Exercise requirements. Somewhere below, one line contains "(203, 109) = (522, 133): none -> red vase" and a later line contains "(70, 266) = (259, 360): purple". Output those two lines and everything between them exactly, and nothing else.

* * * * * * * * *

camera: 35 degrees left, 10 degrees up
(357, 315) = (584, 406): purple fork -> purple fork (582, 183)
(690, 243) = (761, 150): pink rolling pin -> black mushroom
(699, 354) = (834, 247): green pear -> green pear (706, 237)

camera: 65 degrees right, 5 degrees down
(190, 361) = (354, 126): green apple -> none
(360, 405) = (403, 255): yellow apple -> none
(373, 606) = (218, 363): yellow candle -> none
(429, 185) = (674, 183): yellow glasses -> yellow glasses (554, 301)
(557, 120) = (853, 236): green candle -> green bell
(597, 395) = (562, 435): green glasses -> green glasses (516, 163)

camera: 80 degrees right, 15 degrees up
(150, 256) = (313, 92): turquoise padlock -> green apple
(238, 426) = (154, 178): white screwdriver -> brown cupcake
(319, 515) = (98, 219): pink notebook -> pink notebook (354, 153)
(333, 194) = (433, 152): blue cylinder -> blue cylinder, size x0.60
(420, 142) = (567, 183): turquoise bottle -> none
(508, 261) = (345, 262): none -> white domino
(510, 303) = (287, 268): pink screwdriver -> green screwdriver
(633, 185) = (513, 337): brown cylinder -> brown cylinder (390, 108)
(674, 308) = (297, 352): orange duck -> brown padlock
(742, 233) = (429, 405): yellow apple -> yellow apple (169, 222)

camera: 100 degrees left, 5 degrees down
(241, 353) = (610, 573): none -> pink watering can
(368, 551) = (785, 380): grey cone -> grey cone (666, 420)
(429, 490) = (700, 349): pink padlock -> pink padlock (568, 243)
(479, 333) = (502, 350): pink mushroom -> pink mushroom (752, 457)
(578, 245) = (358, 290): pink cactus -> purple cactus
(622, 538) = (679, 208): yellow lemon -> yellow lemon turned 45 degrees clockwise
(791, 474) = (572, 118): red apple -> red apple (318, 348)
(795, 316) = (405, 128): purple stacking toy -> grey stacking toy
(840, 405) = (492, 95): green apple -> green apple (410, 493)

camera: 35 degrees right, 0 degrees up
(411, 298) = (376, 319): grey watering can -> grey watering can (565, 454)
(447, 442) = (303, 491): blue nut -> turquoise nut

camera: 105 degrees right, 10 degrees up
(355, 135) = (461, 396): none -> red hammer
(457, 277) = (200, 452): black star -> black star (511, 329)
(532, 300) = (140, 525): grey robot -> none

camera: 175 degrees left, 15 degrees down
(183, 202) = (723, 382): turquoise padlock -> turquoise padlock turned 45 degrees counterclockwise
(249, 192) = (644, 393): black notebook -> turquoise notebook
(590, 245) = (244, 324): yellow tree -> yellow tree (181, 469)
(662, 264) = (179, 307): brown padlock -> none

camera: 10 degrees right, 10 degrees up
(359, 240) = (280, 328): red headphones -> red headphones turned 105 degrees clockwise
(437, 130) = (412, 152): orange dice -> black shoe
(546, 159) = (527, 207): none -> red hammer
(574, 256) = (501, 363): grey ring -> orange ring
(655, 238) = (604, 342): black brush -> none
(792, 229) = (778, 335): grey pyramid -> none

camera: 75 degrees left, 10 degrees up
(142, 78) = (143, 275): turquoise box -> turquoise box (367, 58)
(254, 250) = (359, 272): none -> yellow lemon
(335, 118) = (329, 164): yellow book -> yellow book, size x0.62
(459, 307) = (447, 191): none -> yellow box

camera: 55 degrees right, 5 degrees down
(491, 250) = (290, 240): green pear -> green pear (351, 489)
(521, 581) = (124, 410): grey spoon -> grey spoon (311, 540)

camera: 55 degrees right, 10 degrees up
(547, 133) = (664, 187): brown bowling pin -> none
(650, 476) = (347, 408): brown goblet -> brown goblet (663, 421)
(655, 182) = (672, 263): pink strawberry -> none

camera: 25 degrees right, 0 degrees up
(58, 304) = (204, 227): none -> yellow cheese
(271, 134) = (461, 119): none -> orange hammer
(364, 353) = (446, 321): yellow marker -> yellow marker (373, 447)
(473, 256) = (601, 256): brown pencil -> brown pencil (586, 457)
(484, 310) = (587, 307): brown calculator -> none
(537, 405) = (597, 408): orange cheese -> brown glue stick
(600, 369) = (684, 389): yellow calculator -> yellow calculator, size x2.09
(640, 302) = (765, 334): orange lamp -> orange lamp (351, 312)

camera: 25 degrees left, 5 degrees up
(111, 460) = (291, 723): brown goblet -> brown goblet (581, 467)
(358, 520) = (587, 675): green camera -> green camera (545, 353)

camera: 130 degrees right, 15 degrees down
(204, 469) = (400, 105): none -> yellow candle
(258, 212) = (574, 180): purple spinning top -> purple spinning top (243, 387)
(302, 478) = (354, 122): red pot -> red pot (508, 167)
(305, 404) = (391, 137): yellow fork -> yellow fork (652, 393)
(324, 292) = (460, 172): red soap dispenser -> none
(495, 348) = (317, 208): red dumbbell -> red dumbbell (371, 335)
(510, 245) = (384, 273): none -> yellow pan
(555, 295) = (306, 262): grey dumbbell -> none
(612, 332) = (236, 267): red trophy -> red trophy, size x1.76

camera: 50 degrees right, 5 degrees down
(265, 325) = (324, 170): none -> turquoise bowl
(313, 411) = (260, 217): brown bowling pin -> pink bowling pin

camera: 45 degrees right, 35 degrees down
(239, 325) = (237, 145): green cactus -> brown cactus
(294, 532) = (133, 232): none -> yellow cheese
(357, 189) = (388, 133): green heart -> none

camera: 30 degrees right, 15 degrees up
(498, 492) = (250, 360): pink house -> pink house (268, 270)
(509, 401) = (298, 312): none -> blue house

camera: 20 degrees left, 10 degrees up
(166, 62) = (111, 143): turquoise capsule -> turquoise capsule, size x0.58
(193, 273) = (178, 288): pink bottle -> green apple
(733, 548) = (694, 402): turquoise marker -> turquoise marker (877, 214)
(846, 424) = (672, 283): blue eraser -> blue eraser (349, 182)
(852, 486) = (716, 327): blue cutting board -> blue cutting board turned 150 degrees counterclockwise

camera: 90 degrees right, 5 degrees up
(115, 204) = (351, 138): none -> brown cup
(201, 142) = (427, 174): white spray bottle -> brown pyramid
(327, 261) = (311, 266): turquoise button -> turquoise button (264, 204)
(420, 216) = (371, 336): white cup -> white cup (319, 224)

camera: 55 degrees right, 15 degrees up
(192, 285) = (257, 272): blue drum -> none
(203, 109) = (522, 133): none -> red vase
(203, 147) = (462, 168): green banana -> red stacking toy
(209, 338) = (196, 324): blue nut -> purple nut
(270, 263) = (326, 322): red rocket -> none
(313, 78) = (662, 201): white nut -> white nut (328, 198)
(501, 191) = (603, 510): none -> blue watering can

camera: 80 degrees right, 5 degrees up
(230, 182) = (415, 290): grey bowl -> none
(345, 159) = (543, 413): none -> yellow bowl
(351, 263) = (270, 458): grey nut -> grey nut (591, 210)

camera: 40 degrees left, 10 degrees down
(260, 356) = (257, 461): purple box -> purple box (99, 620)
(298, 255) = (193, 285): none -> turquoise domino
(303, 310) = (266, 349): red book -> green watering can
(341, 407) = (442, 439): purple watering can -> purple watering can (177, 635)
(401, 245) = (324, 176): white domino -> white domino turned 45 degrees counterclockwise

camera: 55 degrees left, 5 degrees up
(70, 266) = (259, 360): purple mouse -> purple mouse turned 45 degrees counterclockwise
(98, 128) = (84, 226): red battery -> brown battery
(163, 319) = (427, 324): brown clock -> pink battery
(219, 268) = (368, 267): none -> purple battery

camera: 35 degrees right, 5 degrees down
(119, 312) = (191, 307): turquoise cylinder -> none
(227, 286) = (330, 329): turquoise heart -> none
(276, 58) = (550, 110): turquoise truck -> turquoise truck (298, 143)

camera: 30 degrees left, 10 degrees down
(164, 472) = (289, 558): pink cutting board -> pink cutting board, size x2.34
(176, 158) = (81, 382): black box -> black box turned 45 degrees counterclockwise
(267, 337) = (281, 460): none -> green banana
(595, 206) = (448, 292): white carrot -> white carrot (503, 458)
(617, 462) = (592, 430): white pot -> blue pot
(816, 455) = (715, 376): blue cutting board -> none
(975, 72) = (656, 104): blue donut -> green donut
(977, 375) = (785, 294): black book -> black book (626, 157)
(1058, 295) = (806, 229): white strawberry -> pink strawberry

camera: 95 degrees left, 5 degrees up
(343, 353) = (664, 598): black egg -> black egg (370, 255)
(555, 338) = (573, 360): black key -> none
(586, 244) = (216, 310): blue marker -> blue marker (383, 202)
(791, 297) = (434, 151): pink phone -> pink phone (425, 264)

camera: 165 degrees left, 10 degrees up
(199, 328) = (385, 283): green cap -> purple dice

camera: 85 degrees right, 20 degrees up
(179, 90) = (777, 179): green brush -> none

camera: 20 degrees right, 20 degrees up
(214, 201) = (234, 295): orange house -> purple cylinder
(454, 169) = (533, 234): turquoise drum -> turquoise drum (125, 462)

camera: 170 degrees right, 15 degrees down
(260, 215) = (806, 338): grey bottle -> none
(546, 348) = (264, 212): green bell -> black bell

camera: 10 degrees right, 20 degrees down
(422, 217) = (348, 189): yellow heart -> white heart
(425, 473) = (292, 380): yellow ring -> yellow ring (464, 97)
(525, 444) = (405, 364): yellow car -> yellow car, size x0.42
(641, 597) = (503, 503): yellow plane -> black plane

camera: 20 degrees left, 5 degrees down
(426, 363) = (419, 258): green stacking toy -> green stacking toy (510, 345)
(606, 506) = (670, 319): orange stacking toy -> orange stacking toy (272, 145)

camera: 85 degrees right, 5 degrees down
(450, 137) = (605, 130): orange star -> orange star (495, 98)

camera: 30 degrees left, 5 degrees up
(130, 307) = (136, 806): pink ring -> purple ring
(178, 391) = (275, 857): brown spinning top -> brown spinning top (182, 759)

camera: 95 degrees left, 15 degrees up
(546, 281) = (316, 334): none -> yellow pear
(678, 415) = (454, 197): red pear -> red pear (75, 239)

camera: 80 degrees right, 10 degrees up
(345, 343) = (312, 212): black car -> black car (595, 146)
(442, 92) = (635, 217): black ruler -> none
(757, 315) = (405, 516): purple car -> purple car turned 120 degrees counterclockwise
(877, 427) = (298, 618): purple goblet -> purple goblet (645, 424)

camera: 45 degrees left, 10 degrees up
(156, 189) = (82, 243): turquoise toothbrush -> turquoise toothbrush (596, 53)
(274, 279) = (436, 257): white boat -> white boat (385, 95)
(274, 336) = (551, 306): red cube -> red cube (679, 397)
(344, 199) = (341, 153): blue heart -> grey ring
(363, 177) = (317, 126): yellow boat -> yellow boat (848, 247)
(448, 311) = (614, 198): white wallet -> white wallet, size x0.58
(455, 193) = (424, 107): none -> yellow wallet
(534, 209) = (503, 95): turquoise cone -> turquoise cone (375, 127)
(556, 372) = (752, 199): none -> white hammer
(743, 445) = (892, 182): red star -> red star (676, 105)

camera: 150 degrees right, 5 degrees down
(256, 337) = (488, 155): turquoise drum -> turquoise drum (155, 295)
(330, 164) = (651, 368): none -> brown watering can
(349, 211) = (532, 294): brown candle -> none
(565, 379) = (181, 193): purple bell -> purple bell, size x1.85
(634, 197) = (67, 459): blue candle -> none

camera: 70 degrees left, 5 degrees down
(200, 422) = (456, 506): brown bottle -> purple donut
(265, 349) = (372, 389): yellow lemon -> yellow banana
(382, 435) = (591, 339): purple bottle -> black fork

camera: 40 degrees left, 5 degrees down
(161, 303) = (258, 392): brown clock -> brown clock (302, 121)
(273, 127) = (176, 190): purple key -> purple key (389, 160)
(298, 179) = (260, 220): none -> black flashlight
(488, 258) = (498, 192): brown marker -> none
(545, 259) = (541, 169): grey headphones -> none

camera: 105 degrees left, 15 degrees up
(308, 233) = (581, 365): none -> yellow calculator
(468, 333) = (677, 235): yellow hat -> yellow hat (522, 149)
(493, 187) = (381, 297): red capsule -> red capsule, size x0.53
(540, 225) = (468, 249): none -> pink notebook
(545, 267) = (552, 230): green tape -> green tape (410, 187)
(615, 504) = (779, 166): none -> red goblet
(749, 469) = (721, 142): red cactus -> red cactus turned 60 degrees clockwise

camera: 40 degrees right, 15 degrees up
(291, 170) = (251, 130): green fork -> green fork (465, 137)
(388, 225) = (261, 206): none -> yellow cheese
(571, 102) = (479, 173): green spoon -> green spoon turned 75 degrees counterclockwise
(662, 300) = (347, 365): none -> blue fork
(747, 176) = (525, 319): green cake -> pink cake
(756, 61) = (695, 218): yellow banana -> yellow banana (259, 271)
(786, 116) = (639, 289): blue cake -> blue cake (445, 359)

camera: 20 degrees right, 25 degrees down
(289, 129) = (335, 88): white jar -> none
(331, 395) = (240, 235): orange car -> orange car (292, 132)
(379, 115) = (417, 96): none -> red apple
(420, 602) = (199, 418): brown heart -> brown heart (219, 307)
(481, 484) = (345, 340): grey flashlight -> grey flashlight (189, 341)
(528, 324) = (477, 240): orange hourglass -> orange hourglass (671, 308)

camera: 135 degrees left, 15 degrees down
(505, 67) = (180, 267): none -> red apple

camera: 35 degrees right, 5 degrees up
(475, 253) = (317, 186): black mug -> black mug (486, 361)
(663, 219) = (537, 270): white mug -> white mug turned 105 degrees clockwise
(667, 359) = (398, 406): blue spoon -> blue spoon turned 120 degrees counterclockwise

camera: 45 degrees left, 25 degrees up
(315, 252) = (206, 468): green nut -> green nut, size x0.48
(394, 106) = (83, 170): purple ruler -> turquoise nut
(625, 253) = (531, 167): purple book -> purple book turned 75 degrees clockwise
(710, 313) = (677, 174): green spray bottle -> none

* * * * * * * * *

Answer for this exercise.
(203, 109) = (522, 133): none -> red vase
(203, 147) = (462, 168): green banana -> red stacking toy
(209, 338) = (196, 324): blue nut -> purple nut
(270, 263) = (326, 322): red rocket -> none
(313, 78) = (662, 201): white nut -> white nut (328, 198)
(501, 191) = (603, 510): none -> blue watering can

camera: 80 degrees right, 5 degrees up
(230, 182) = (415, 290): grey bowl -> none
(345, 159) = (543, 413): none -> yellow bowl
(351, 263) = (270, 458): grey nut -> grey nut (591, 210)

camera: 40 degrees left, 10 degrees down
(260, 356) = (257, 461): purple box -> purple box (99, 620)
(298, 255) = (193, 285): none -> turquoise domino
(303, 310) = (266, 349): red book -> green watering can
(341, 407) = (442, 439): purple watering can -> purple watering can (177, 635)
(401, 245) = (324, 176): white domino -> white domino turned 45 degrees counterclockwise

camera: 55 degrees left, 5 degrees up
(70, 266) = (259, 360): purple mouse -> purple mouse turned 45 degrees counterclockwise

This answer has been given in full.